Quote exactly the lines from the one with "building: [13,194,62,222] -> none" to the end of the data, both included; omit the pictures.

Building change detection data
....

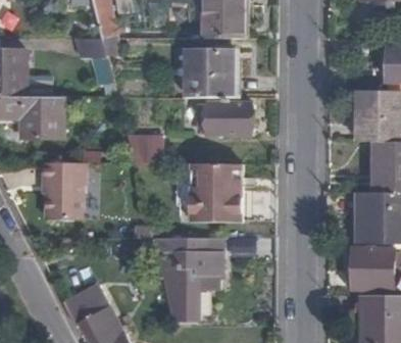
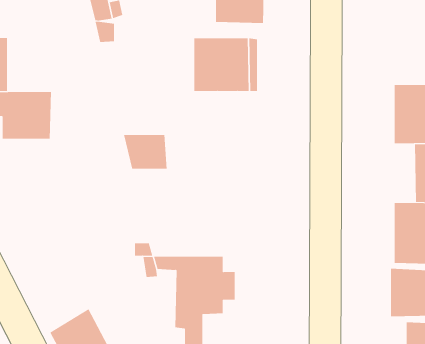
building: [205,97,251,135] -> none
building: [39,163,87,219] -> none
building: [172,163,241,222] -> none

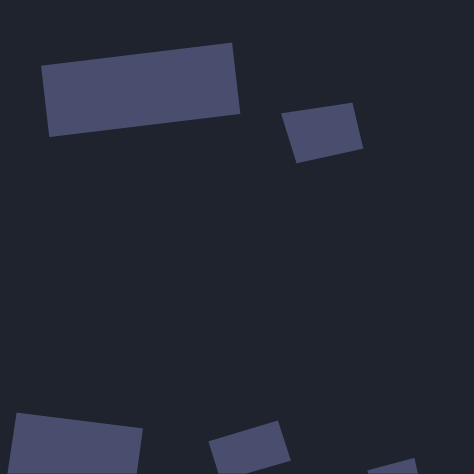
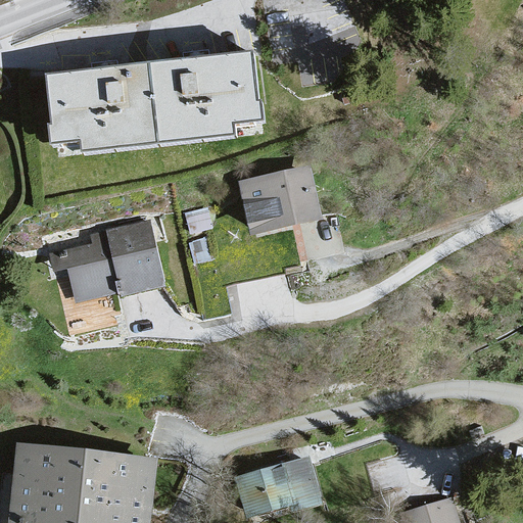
building: [280,102,364,164] -> [232,170,324,237]
building: none -> [55,223,167,305]

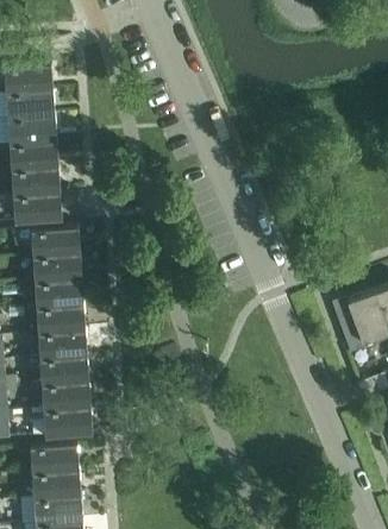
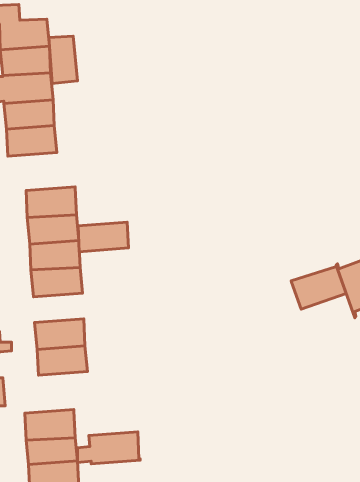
building: none -> [49,36,77,83]
building: [13,194,62,222] -> none
building: none -> [291,266,346,309]
building: [38,330,87,359] -> [78,222,128,252]
building: [32,407,93,437] -> [78,432,140,464]

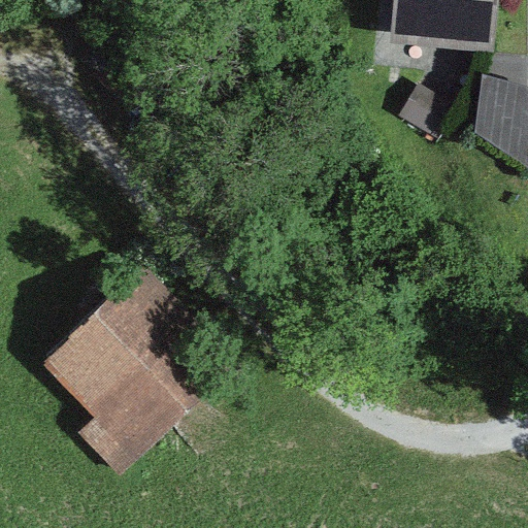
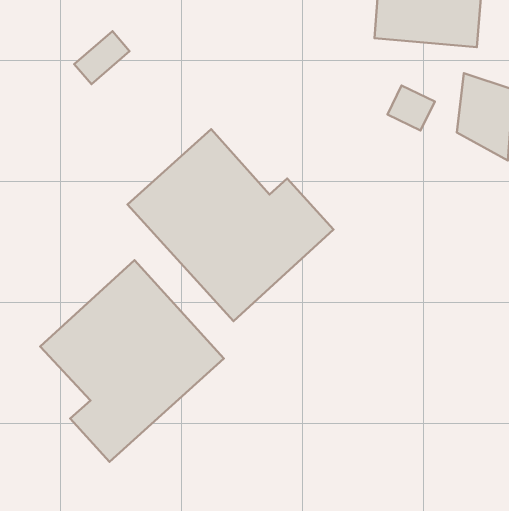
building: none -> [127,129,334,321]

....

Exercise answer:
building: [13,194,62,222] -> none
building: none -> [291,266,346,309]
building: [38,330,87,359] -> [78,222,128,252]
building: [32,407,93,437] -> [78,432,140,464]

building: none -> [127,129,334,321]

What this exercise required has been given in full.